*** Opening ENTRIES SUPPLIED ***

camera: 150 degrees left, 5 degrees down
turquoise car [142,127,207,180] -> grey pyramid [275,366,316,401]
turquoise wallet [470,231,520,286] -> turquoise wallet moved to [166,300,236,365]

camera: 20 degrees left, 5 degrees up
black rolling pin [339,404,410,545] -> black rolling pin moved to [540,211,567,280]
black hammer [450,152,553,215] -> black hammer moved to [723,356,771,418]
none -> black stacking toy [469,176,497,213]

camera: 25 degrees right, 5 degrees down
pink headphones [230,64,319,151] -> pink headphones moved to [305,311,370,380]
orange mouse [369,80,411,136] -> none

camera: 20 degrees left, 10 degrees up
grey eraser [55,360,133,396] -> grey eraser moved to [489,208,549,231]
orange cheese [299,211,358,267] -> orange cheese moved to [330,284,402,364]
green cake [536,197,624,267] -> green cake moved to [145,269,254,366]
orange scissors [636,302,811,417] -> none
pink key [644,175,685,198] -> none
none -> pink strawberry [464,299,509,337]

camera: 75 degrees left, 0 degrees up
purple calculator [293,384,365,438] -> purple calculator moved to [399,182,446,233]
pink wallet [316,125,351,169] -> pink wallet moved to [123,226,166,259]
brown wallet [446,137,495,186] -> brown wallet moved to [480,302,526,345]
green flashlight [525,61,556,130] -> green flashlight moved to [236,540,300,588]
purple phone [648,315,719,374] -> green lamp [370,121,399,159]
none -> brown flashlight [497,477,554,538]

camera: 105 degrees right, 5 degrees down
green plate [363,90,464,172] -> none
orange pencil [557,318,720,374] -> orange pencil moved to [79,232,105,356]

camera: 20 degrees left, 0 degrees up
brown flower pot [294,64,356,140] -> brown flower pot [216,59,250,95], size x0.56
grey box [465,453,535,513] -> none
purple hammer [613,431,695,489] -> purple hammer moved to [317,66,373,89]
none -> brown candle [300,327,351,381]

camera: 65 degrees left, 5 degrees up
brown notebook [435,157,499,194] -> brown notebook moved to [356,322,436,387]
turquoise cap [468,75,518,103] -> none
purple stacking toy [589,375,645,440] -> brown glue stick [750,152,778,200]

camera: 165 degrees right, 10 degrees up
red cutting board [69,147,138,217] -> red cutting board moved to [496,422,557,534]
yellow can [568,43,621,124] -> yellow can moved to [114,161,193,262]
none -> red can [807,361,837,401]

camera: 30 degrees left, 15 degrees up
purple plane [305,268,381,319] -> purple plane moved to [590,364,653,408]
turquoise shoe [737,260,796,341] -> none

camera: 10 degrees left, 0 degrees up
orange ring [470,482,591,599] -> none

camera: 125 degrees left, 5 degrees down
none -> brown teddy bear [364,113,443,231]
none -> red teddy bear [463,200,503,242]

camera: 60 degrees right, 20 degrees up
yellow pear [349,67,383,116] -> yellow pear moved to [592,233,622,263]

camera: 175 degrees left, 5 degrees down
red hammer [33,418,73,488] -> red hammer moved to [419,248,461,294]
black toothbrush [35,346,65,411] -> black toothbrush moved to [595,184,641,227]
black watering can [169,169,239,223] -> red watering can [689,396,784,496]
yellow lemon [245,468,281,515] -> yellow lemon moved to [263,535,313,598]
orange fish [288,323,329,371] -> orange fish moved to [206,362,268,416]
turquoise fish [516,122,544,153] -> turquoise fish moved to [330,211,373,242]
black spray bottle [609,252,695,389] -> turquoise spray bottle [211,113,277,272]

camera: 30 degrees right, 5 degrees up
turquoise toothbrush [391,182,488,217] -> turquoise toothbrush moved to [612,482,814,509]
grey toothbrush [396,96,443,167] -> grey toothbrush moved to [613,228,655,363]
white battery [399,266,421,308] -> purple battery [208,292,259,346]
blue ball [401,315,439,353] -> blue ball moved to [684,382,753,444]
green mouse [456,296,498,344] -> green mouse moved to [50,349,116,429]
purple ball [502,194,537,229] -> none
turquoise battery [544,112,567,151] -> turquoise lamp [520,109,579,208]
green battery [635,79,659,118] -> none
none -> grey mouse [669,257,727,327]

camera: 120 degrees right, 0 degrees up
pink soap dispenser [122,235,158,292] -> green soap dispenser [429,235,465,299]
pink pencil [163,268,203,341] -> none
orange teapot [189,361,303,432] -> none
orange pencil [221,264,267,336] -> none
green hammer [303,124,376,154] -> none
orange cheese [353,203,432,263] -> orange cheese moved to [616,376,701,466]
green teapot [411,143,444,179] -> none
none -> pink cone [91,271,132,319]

*** Closing ENTRIES SUPPLIED ***

(PROBLEM TO WORK ON) Return only those lines that run from the one containing "green teapot [411,143,444,179] -> none" through the end of the entries, keeping each exactly as written.

(SOLUTION)
green teapot [411,143,444,179] -> none
none -> pink cone [91,271,132,319]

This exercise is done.